#### Data segment
Start of Block
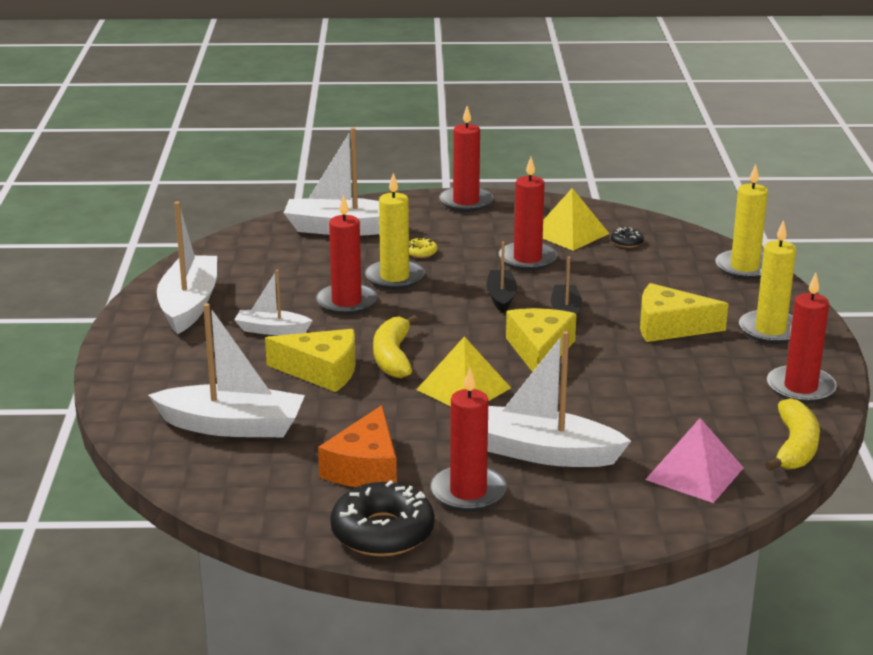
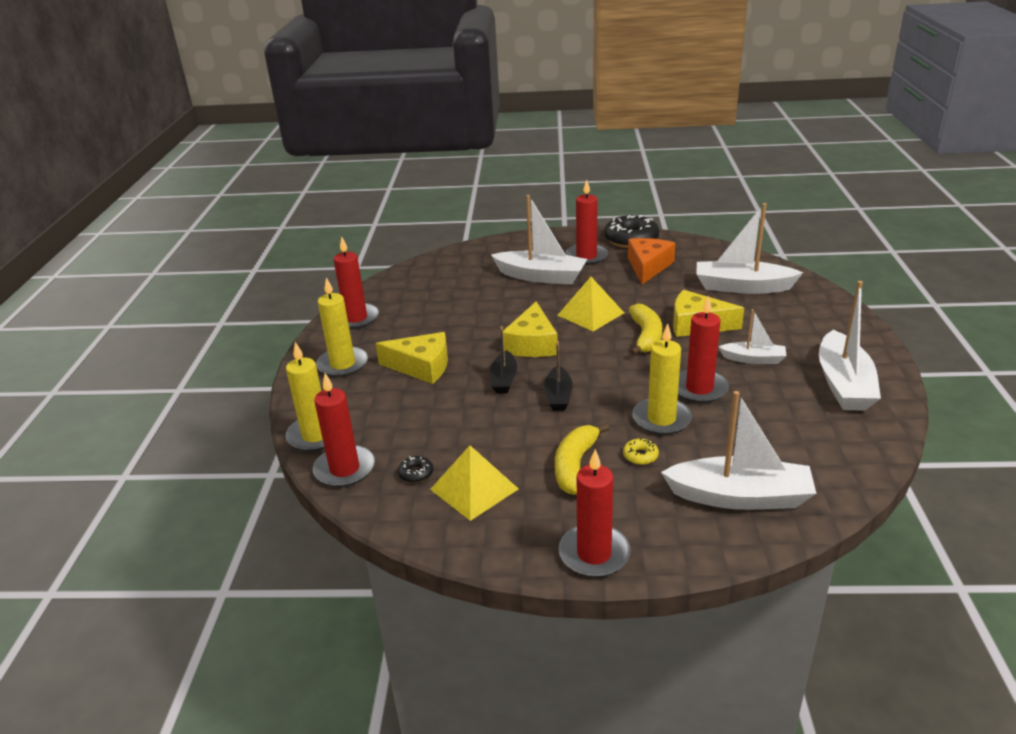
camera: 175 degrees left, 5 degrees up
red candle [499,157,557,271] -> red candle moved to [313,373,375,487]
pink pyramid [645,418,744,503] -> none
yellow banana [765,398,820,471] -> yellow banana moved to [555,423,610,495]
End of Block
#### Try it
Without copying any picture, repeat the full listing above word for word.

#### Problem solution
camera: 175 degrees left, 5 degrees up
red candle [499,157,557,271] -> red candle moved to [313,373,375,487]
pink pyramid [645,418,744,503] -> none
yellow banana [765,398,820,471] -> yellow banana moved to [555,423,610,495]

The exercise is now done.